Top of GIVEN DATA
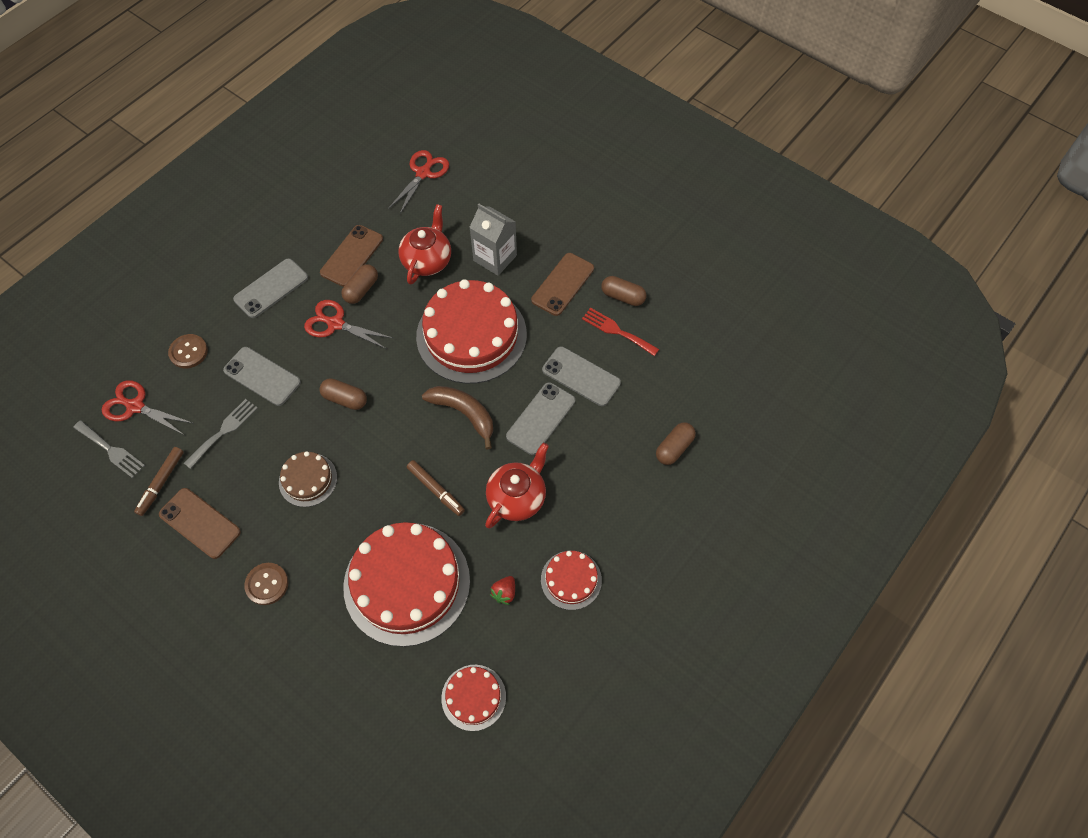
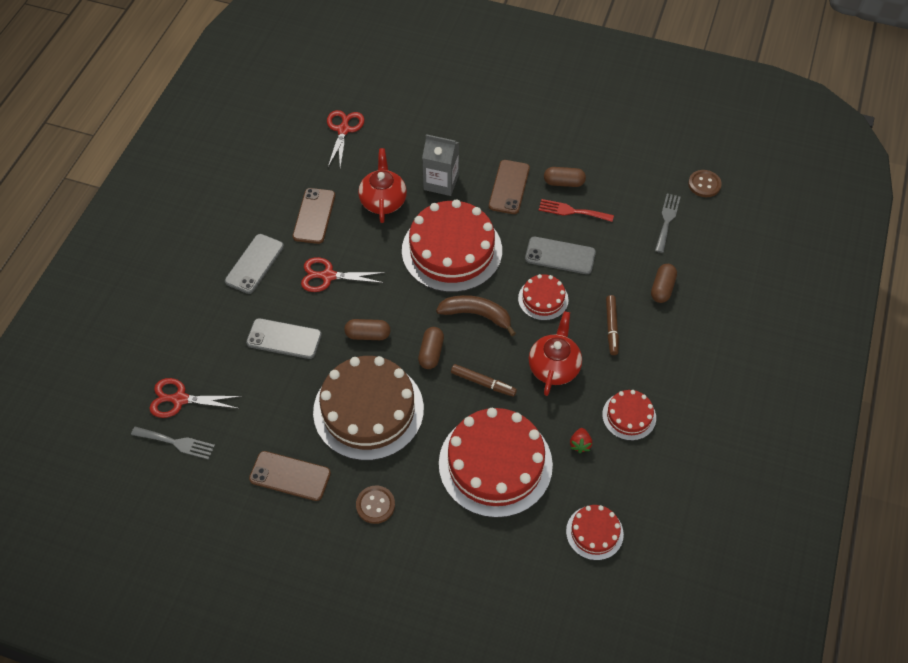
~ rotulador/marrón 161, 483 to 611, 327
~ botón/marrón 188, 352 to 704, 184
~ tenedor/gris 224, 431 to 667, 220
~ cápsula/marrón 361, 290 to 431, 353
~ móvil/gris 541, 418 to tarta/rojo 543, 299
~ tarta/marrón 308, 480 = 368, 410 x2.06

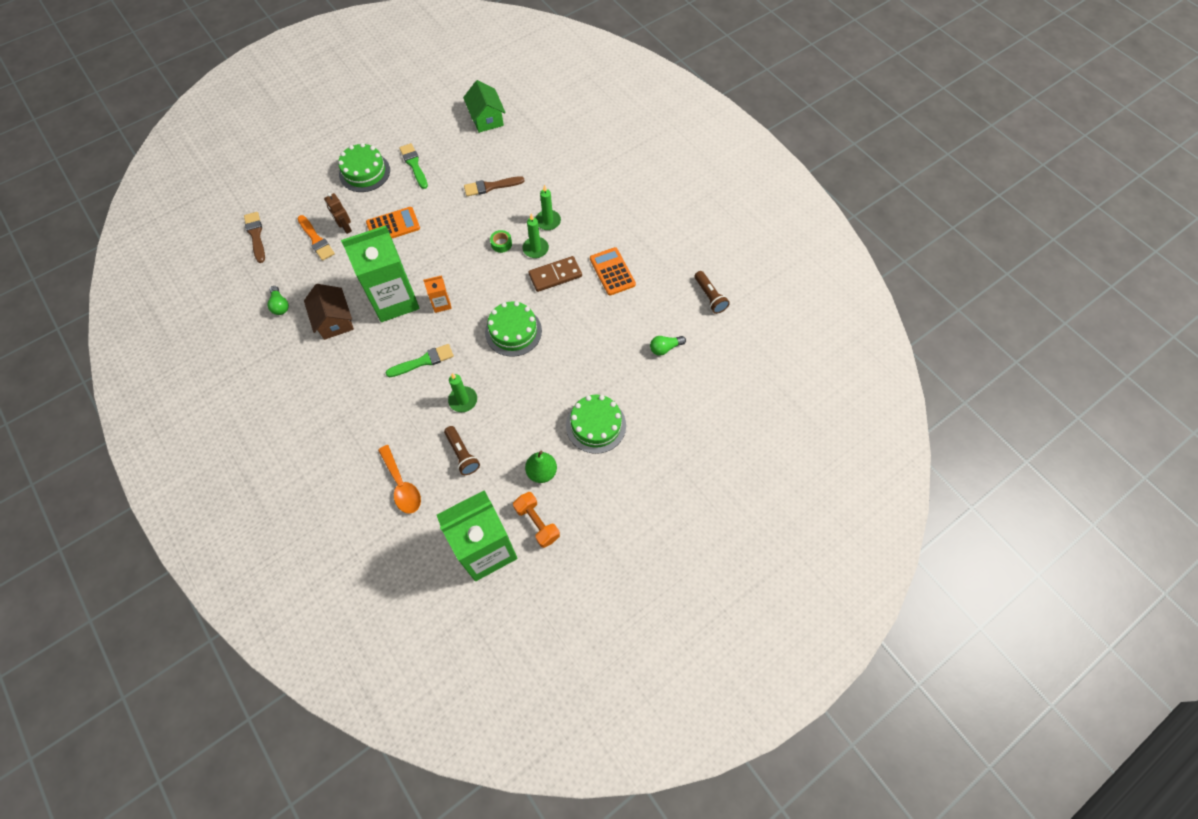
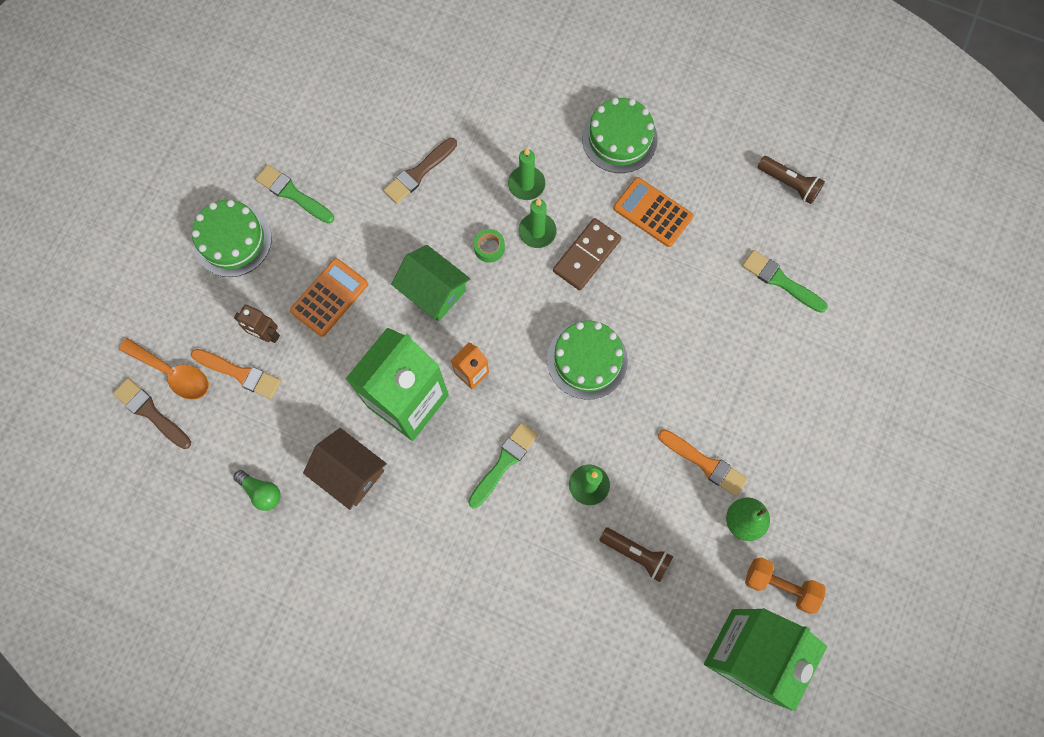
+ pincel/naranja 705, 463
~ cuchara/naranja 402, 485 to 173, 373
~ casa/verde 486, 118 to 433, 291
~ tarta/verde 596, 425 to 619, 138
~ bombilla/verde 665, 348 to pincel/verde 780, 281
Bottom of GIVEN DATA
TASK TO CARRY OUT: Print the records above word for word, omitting any picture they contain.

OUTPUT:
~ rotulador/marrón 161, 483 to 611, 327
~ botón/marrón 188, 352 to 704, 184
~ tenedor/gris 224, 431 to 667, 220
~ cápsula/marrón 361, 290 to 431, 353
~ móvil/gris 541, 418 to tarta/rojo 543, 299
~ tarta/marrón 308, 480 = 368, 410 x2.06

+ pincel/naranja 705, 463
~ cuchara/naranja 402, 485 to 173, 373
~ casa/verde 486, 118 to 433, 291
~ tarta/verde 596, 425 to 619, 138
~ bombilla/verde 665, 348 to pincel/verde 780, 281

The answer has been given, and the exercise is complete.